_What you are asked to do_.
Each line below is to be written out in full, exactly as shown.

---+---

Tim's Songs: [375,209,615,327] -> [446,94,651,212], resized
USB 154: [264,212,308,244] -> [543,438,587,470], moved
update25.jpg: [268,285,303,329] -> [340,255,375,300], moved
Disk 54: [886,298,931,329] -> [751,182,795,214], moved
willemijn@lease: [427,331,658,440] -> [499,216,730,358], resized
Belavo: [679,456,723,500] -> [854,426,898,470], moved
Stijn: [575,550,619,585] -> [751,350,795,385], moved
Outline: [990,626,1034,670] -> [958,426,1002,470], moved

---+---

_Answer for the task_.
Tim's Songs: [375,209,615,327] -> [446,94,651,212], resized
USB 154: [264,212,308,244] -> [543,438,587,470], moved
update25.jpg: [268,285,303,329] -> [340,255,375,300], moved
Disk 54: [886,298,931,329] -> [751,182,795,214], moved
willemijn@lease: [427,331,658,440] -> [499,216,730,358], resized
Belavo: [679,456,723,500] -> [854,426,898,470], moved
Stijn: [575,550,619,585] -> [751,350,795,385], moved
Outline: [990,626,1034,670] -> [958,426,1002,470], moved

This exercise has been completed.